(Before-and-after scene images)
——————————
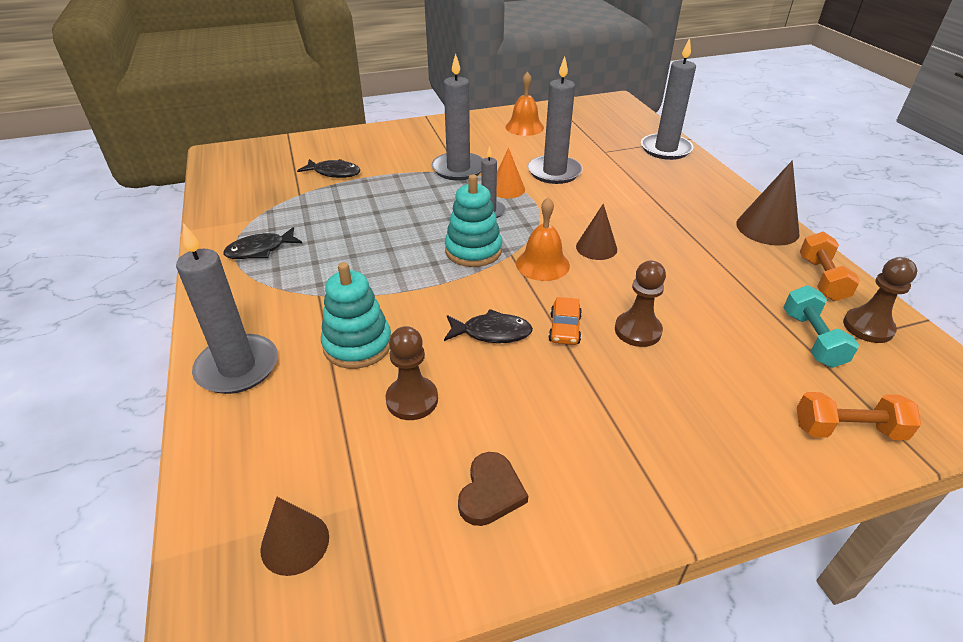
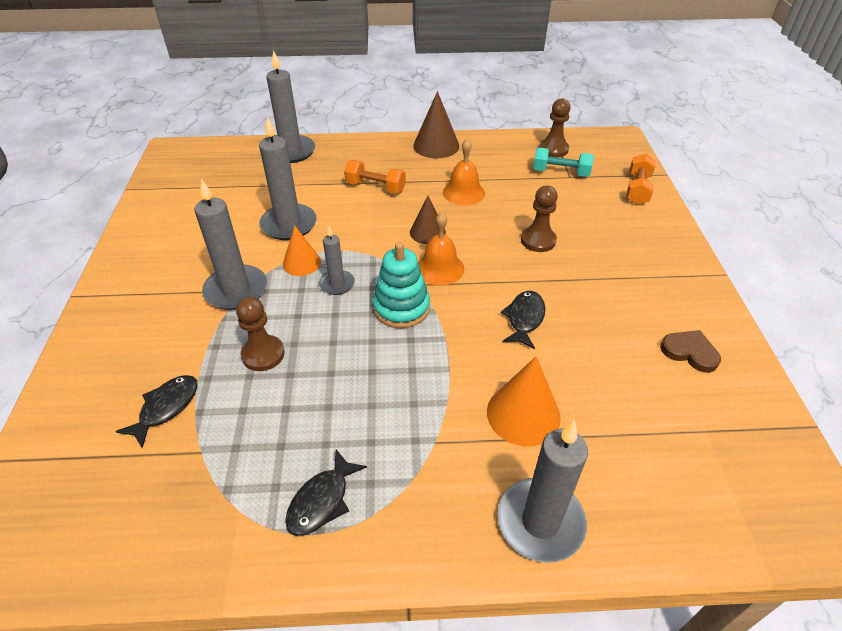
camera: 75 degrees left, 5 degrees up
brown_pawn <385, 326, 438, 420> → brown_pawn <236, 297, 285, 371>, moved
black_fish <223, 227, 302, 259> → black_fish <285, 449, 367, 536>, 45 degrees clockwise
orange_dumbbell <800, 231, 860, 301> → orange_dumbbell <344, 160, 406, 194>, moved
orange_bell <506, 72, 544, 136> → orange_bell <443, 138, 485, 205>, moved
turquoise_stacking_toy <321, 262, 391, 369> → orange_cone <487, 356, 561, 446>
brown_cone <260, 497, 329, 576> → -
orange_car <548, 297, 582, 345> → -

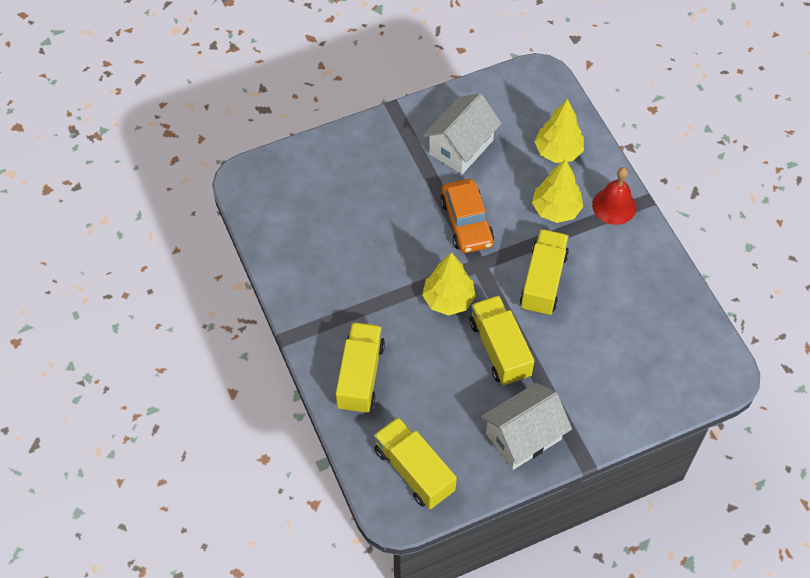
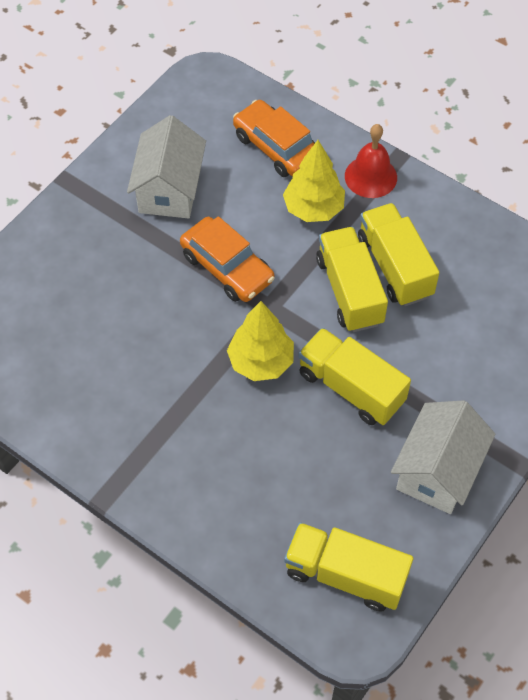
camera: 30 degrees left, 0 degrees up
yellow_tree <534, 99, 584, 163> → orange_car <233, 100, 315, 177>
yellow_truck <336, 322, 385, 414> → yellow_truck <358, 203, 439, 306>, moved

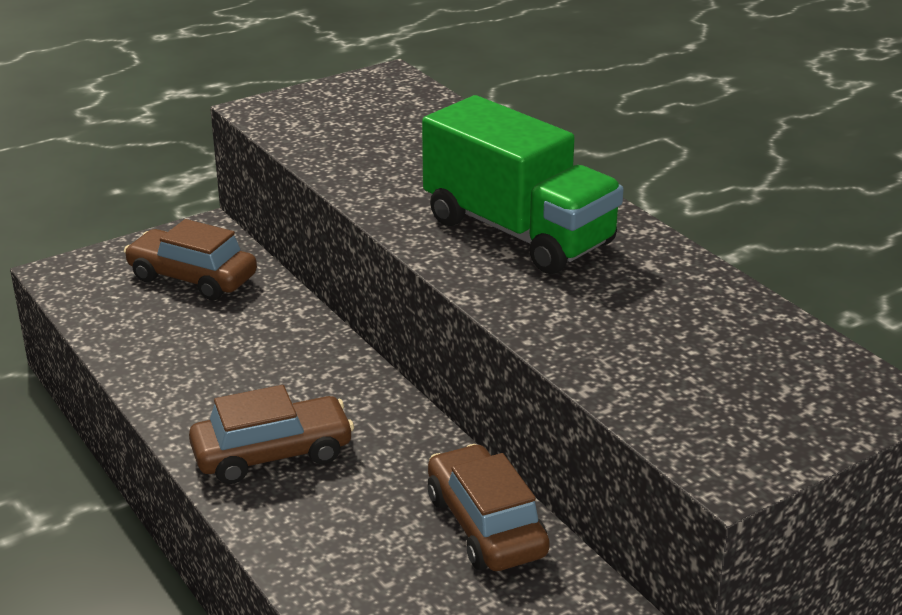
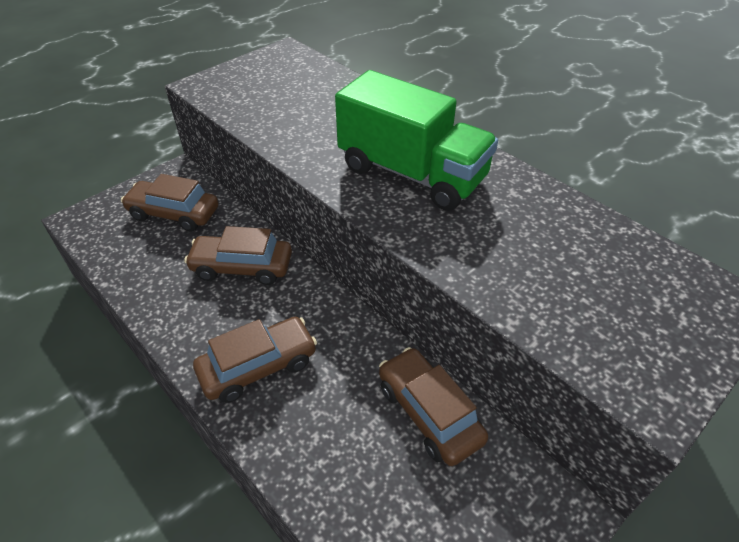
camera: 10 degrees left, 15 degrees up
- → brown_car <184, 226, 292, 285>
——————————
TASK DESCRIPTION: Because the copy must hold no pictures, return only the lines that run from the line containing "yellow_truck <336, 322, 385, 414>" to the end of the data above, each exactly as it stands.

REPLY TO THE EXERCISE:
yellow_truck <336, 322, 385, 414> → yellow_truck <358, 203, 439, 306>, moved

camera: 10 degrees left, 15 degrees up
- → brown_car <184, 226, 292, 285>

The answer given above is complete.